* **Action item**: The entries are to be reproduced verbatim, with all pictures omitted.

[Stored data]

☆ ☆ ☆ ☆ ☆

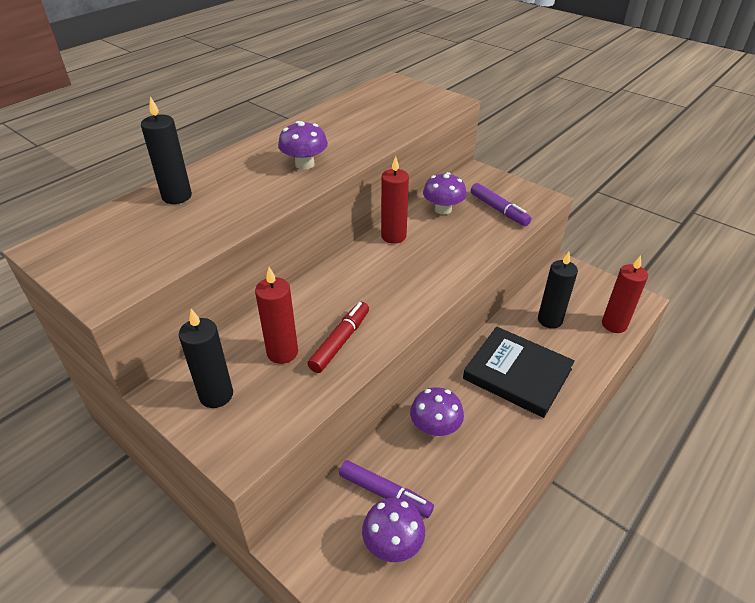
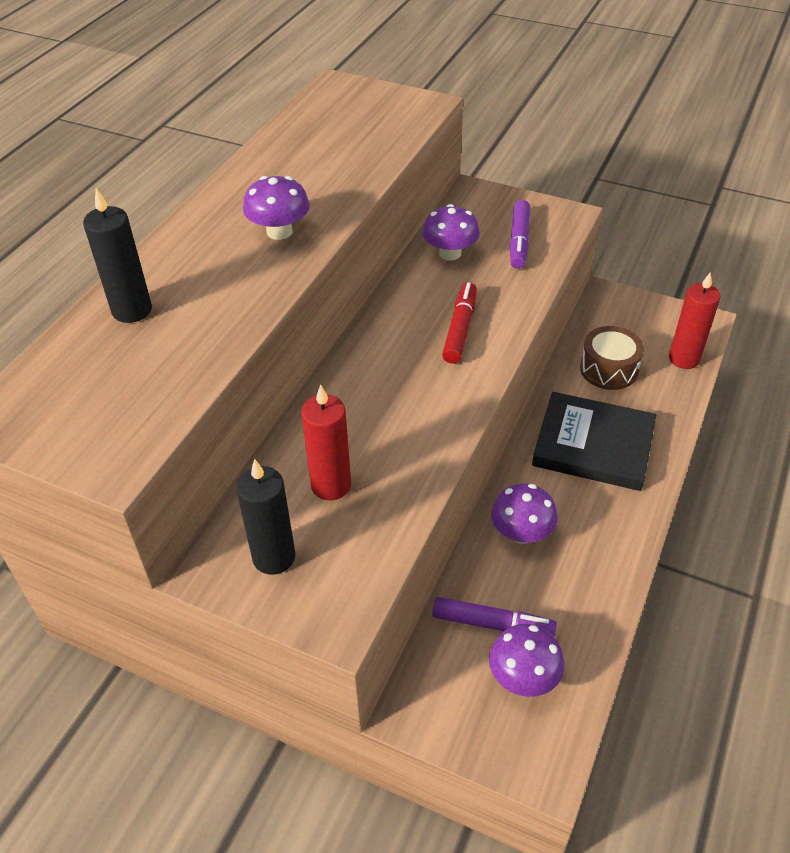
camera: 15 degrees left, 5 degrees up
(340, 342) = (396, 456): red marker -> red marker (460, 329)
(393, 236) = (402, 302): red candle -> none
(498, 210) = (519, 241): purple marker -> purple marker turned 60 degrees clockwise
(549, 320) = (608, 369): black candle -> brown drum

☆ ☆ ☆ ☆ ☆

* **Response to the exercise**:
camera: 15 degrees left, 5 degrees up
(340, 342) = (396, 456): red marker -> red marker (460, 329)
(393, 236) = (402, 302): red candle -> none
(498, 210) = (519, 241): purple marker -> purple marker turned 60 degrees clockwise
(549, 320) = (608, 369): black candle -> brown drum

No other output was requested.